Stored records
====

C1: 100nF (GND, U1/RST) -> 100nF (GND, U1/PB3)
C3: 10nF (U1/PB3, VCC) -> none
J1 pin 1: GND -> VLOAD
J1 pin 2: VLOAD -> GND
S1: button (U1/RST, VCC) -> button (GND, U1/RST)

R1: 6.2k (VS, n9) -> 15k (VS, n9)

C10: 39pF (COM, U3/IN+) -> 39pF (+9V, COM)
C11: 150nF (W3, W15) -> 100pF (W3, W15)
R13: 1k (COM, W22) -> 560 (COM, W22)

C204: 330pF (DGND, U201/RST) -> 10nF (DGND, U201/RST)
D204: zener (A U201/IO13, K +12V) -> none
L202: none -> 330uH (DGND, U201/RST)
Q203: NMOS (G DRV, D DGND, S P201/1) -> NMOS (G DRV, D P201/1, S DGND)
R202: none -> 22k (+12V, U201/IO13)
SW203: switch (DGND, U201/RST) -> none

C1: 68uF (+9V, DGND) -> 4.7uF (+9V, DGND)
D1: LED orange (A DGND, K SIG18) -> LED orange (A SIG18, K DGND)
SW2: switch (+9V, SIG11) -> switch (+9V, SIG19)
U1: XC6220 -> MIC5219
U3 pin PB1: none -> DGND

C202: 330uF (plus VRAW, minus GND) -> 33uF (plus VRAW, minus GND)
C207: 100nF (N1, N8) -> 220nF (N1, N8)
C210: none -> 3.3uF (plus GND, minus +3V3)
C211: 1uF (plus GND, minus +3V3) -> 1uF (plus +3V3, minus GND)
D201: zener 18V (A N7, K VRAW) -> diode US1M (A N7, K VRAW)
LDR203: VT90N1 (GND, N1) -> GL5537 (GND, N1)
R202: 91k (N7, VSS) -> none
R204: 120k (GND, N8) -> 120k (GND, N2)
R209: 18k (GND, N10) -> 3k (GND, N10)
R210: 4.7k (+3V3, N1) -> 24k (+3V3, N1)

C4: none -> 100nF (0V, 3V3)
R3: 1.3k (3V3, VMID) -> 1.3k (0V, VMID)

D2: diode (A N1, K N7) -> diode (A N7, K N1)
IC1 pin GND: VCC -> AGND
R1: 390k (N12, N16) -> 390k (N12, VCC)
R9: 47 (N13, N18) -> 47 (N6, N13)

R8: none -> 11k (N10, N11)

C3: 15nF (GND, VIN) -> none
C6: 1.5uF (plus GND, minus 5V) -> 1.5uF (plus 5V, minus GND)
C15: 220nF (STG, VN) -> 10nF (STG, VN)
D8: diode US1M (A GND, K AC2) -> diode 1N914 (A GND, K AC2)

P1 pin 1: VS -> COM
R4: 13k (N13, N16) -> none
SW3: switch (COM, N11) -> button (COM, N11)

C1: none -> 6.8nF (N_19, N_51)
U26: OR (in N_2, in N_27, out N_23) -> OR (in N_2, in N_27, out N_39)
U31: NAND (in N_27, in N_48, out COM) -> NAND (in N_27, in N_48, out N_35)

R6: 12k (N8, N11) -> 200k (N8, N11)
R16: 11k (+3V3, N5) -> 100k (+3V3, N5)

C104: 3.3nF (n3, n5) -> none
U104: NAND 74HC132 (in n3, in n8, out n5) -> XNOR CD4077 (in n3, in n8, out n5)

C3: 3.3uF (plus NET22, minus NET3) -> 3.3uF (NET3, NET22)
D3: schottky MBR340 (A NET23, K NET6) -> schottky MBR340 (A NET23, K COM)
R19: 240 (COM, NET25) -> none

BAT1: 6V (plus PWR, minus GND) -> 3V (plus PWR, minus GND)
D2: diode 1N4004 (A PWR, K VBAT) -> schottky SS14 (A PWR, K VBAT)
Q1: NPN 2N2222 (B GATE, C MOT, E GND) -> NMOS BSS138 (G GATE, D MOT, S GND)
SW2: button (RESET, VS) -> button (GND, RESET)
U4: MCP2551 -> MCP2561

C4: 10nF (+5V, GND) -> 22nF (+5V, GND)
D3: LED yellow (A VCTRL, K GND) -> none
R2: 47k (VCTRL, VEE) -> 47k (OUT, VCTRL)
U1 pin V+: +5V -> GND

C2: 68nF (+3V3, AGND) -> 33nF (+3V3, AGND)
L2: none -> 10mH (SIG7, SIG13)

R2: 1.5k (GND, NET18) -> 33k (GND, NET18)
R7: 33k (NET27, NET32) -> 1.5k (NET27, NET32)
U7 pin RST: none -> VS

====

EXERCISE BRIEF
Only the lines from the one that contains "LDR203: VT90N1 (GND, N1) -> GL5537 (GND, N1)" to the end of the entries above should be given again, exactly and in full.

WORKED SOLUTION
LDR203: VT90N1 (GND, N1) -> GL5537 (GND, N1)
R202: 91k (N7, VSS) -> none
R204: 120k (GND, N8) -> 120k (GND, N2)
R209: 18k (GND, N10) -> 3k (GND, N10)
R210: 4.7k (+3V3, N1) -> 24k (+3V3, N1)

C4: none -> 100nF (0V, 3V3)
R3: 1.3k (3V3, VMID) -> 1.3k (0V, VMID)

D2: diode (A N1, K N7) -> diode (A N7, K N1)
IC1 pin GND: VCC -> AGND
R1: 390k (N12, N16) -> 390k (N12, VCC)
R9: 47 (N13, N18) -> 47 (N6, N13)

R8: none -> 11k (N10, N11)

C3: 15nF (GND, VIN) -> none
C6: 1.5uF (plus GND, minus 5V) -> 1.5uF (plus 5V, minus GND)
C15: 220nF (STG, VN) -> 10nF (STG, VN)
D8: diode US1M (A GND, K AC2) -> diode 1N914 (A GND, K AC2)

P1 pin 1: VS -> COM
R4: 13k (N13, N16) -> none
SW3: switch (COM, N11) -> button (COM, N11)

C1: none -> 6.8nF (N_19, N_51)
U26: OR (in N_2, in N_27, out N_23) -> OR (in N_2, in N_27, out N_39)
U31: NAND (in N_27, in N_48, out COM) -> NAND (in N_27, in N_48, out N_35)

R6: 12k (N8, N11) -> 200k (N8, N11)
R16: 11k (+3V3, N5) -> 100k (+3V3, N5)

C104: 3.3nF (n3, n5) -> none
U104: NAND 74HC132 (in n3, in n8, out n5) -> XNOR CD4077 (in n3, in n8, out n5)

C3: 3.3uF (plus NET22, minus NET3) -> 3.3uF (NET3, NET22)
D3: schottky MBR340 (A NET23, K NET6) -> schottky MBR340 (A NET23, K COM)
R19: 240 (COM, NET25) -> none

BAT1: 6V (plus PWR, minus GND) -> 3V (plus PWR, minus GND)
D2: diode 1N4004 (A PWR, K VBAT) -> schottky SS14 (A PWR, K VBAT)
Q1: NPN 2N2222 (B GATE, C MOT, E GND) -> NMOS BSS138 (G GATE, D MOT, S GND)
SW2: button (RESET, VS) -> button (GND, RESET)
U4: MCP2551 -> MCP2561

C4: 10nF (+5V, GND) -> 22nF (+5V, GND)
D3: LED yellow (A VCTRL, K GND) -> none
R2: 47k (VCTRL, VEE) -> 47k (OUT, VCTRL)
U1 pin V+: +5V -> GND

C2: 68nF (+3V3, AGND) -> 33nF (+3V3, AGND)
L2: none -> 10mH (SIG7, SIG13)

R2: 1.5k (GND, NET18) -> 33k (GND, NET18)
R7: 33k (NET27, NET32) -> 1.5k (NET27, NET32)
U7 pin RST: none -> VS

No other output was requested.